─── Dataset content ───
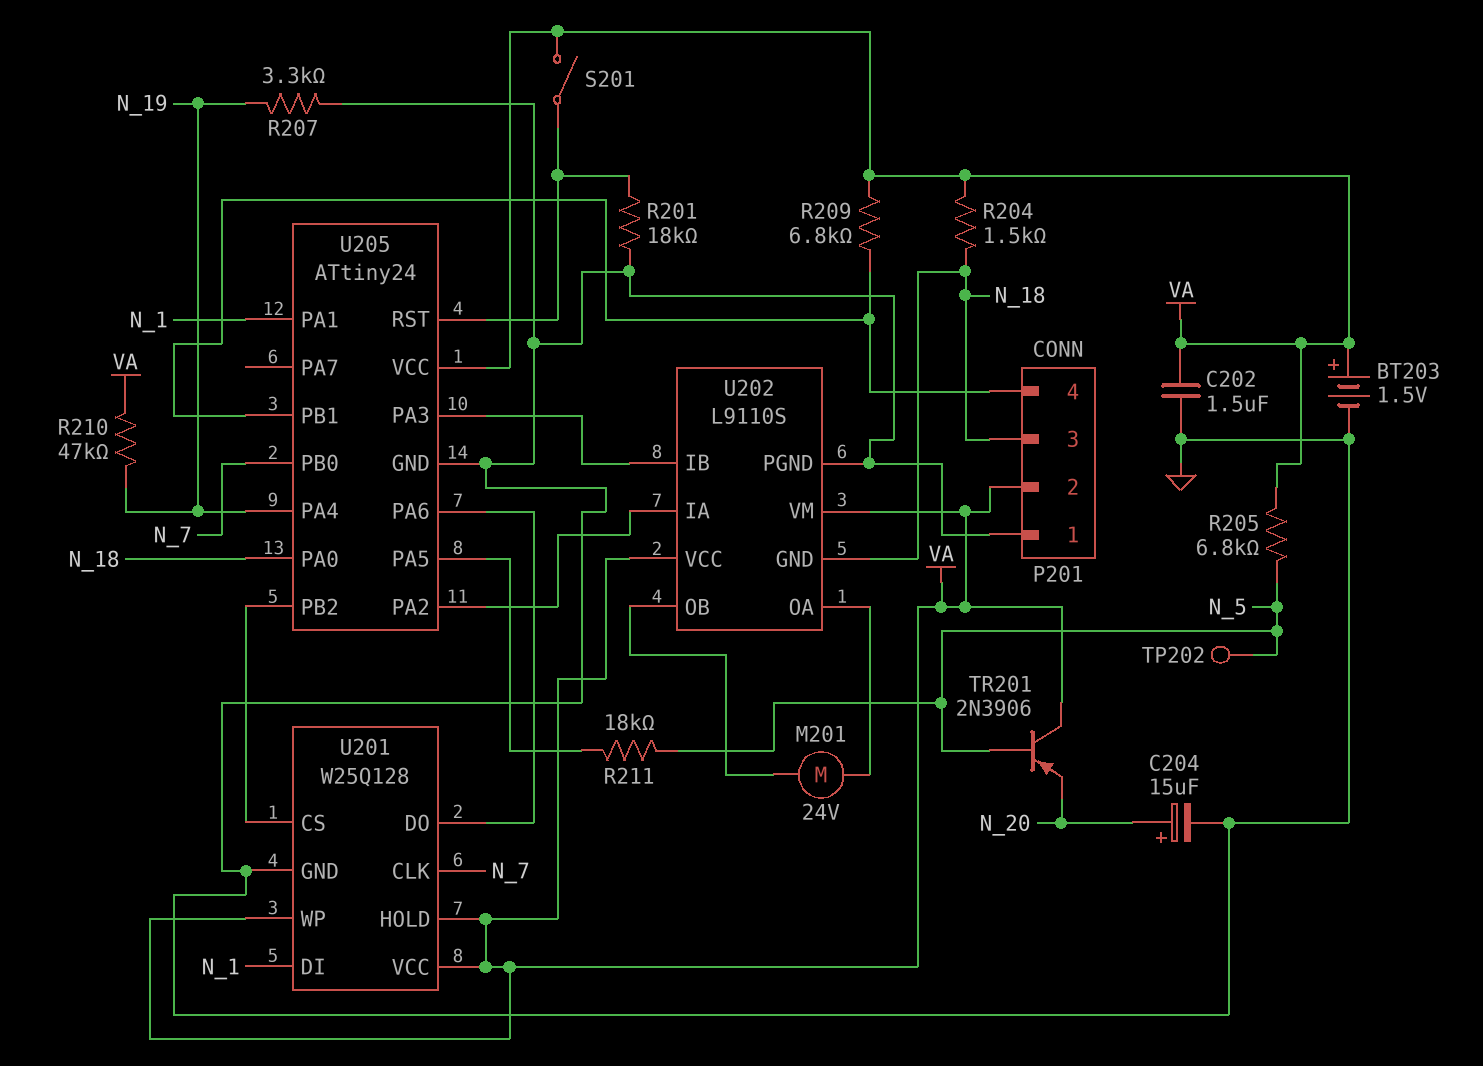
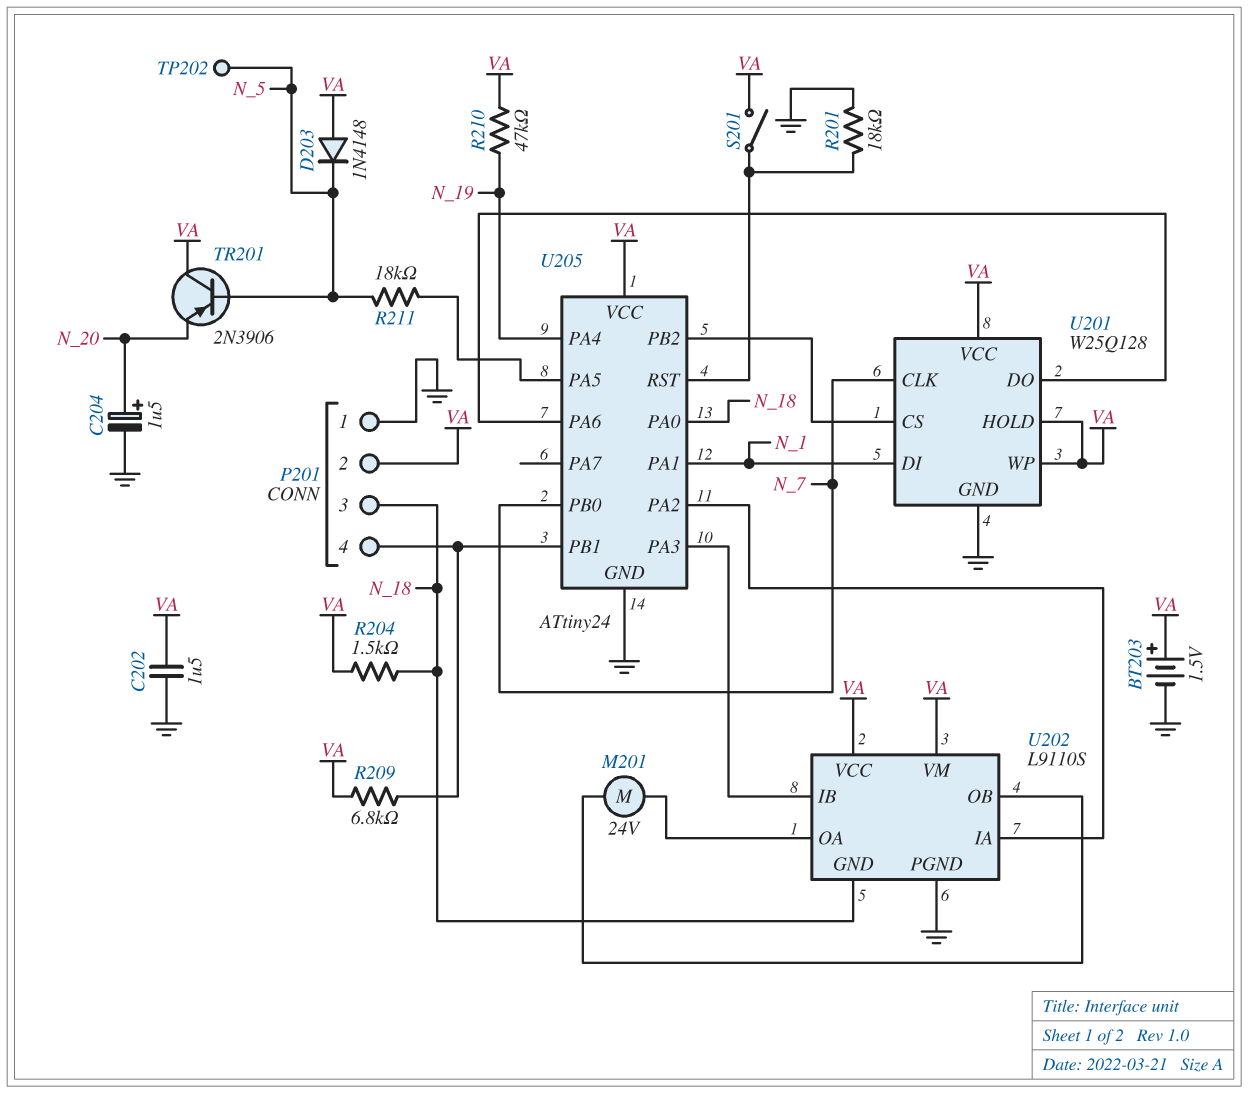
C204: 15uF (plus N_20, minus GND) -> 1.5uF (plus N_20, minus GND)
D203: none -> diode 1N4148 (A VA, K N_5)
R205: 6.8k (N_5, VA) -> none
R207: 3.3k (GND, N_19) -> none

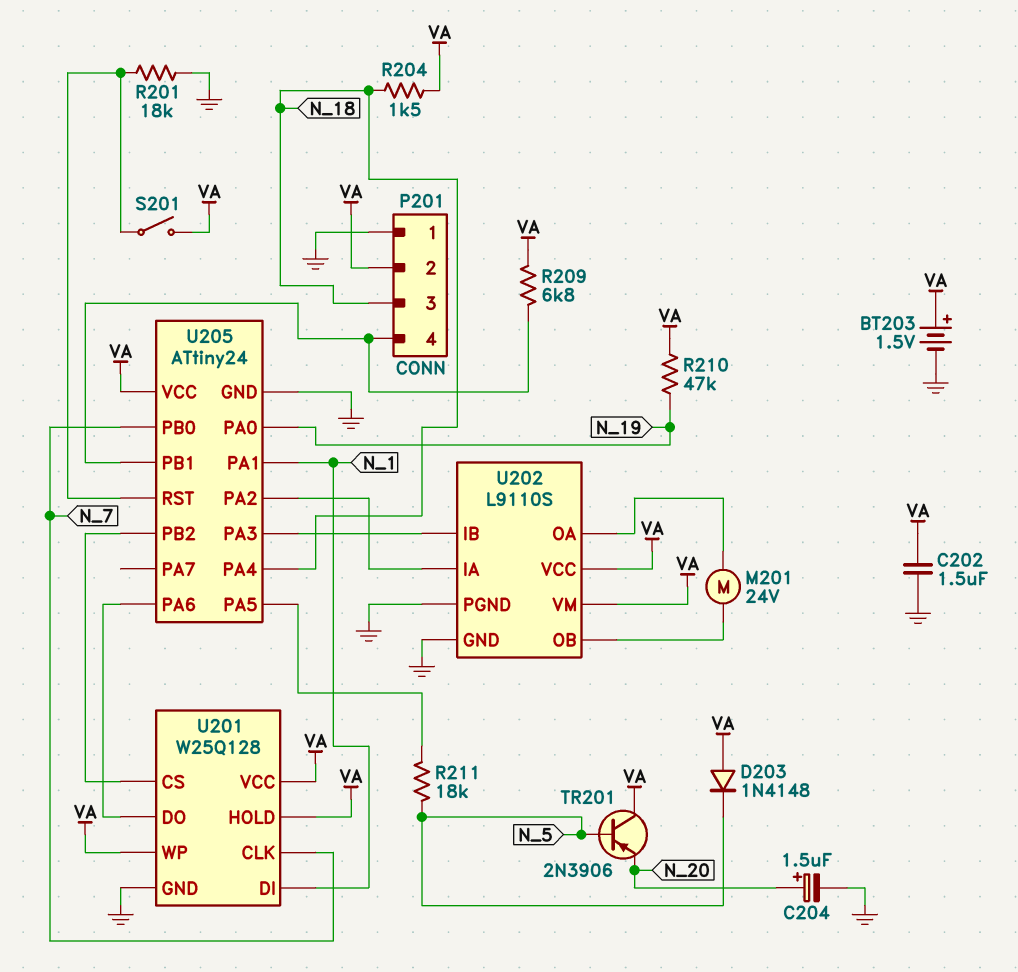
TP202: test point (N_5) -> none
U202 pin GND: N_18 -> GND
U205 pin PA0: N_18 -> N_19
U205 pin PA4: N_19 -> N_18

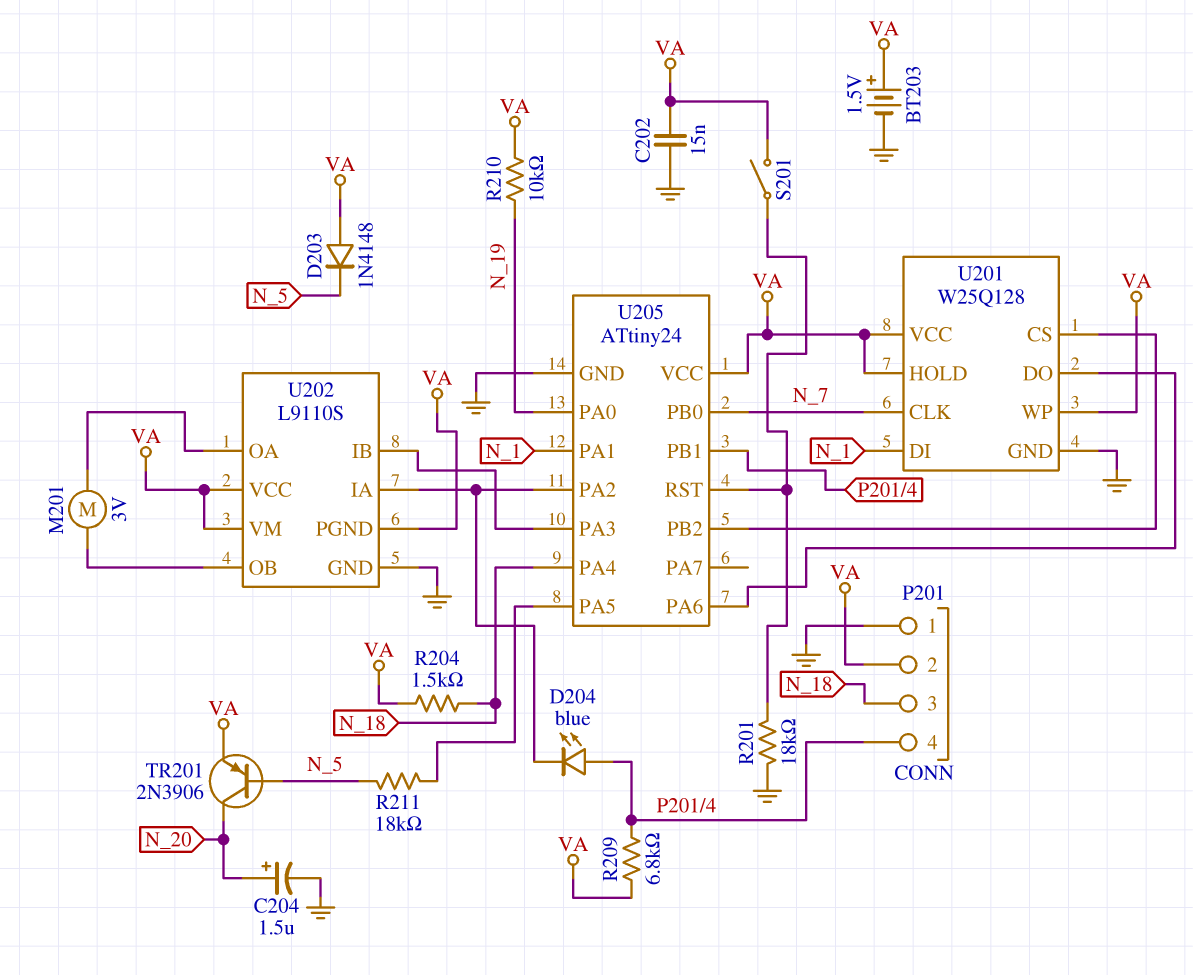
C202: 1.5uF (GND, VA) -> 15nF (GND, VA)
D204: none -> LED blue (A P201/4, K U202/IA)
M201: motor 24V (U202/OA, U202/OB) -> motor 3V (U202/OA, U202/OB)
R210: 47k (N_19, VA) -> 10k (N_19, VA)
TR201: PNP 2N3906 (B N_5, C VA, E N_20) -> PNP 2N3906 (B N_5, C N_20, E VA)
U202 pin PGND: GND -> VA

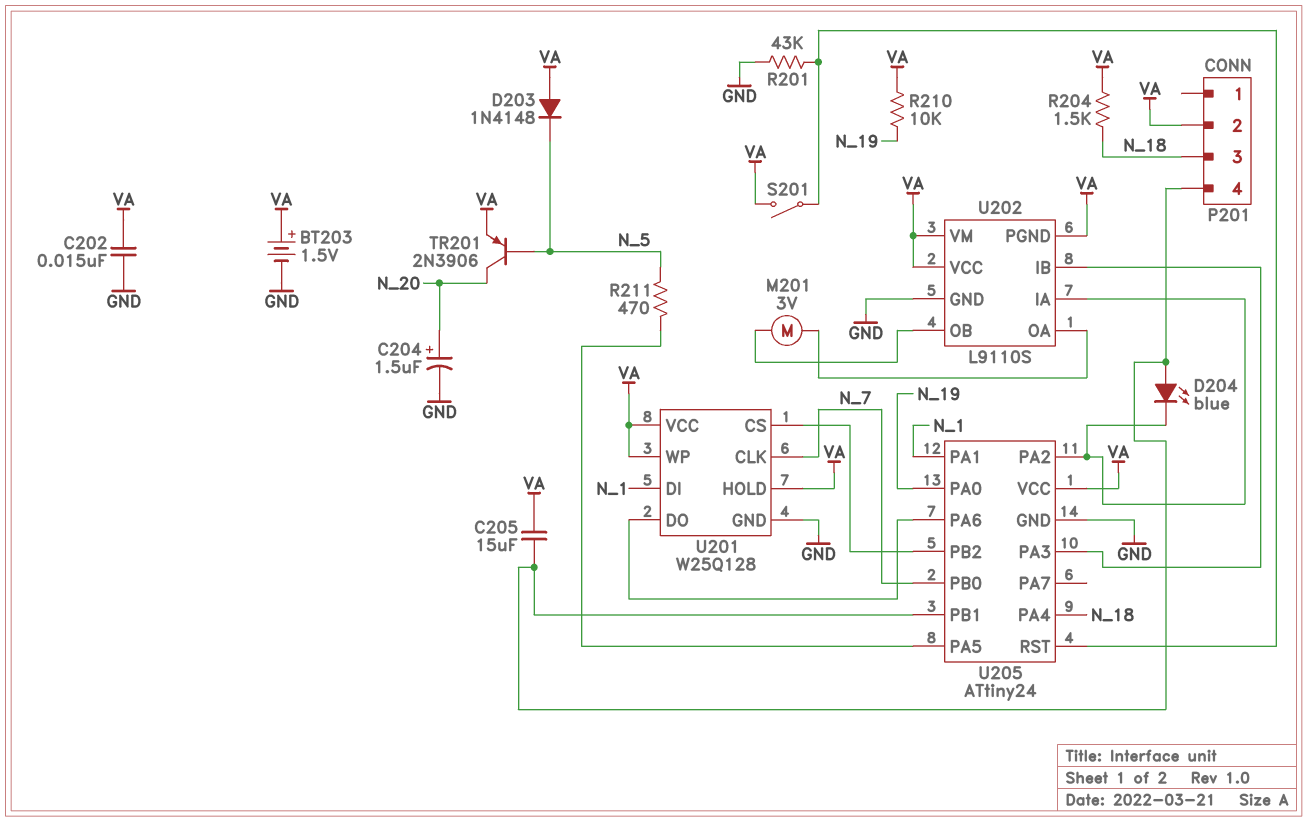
C205: none -> 15uF (P201/4, VA)
P201 pin 1: GND -> none
R201: 18k (GND, U205/RST) -> 43k (GND, U205/RST)
R209: 6.8k (P201/4, VA) -> none
R211: 18k (N_5, U205/PA5) -> 470 (N_5, U205/PA5)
───
▶ [Problem] Nothing but the records themselves, exact and complete, should be returned; leave the pictures out.

▶ [Response area]
C204: 15uF (plus N_20, minus GND) -> 1.5uF (plus N_20, minus GND)
D203: none -> diode 1N4148 (A VA, K N_5)
R205: 6.8k (N_5, VA) -> none
R207: 3.3k (GND, N_19) -> none

TP202: test point (N_5) -> none
U202 pin GND: N_18 -> GND
U205 pin PA0: N_18 -> N_19
U205 pin PA4: N_19 -> N_18

C202: 1.5uF (GND, VA) -> 15nF (GND, VA)
D204: none -> LED blue (A P201/4, K U202/IA)
M201: motor 24V (U202/OA, U202/OB) -> motor 3V (U202/OA, U202/OB)
R210: 47k (N_19, VA) -> 10k (N_19, VA)
TR201: PNP 2N3906 (B N_5, C VA, E N_20) -> PNP 2N3906 (B N_5, C N_20, E VA)
U202 pin PGND: GND -> VA

C205: none -> 15uF (P201/4, VA)
P201 pin 1: GND -> none
R201: 18k (GND, U205/RST) -> 43k (GND, U205/RST)
R209: 6.8k (P201/4, VA) -> none
R211: 18k (N_5, U205/PA5) -> 470 (N_5, U205/PA5)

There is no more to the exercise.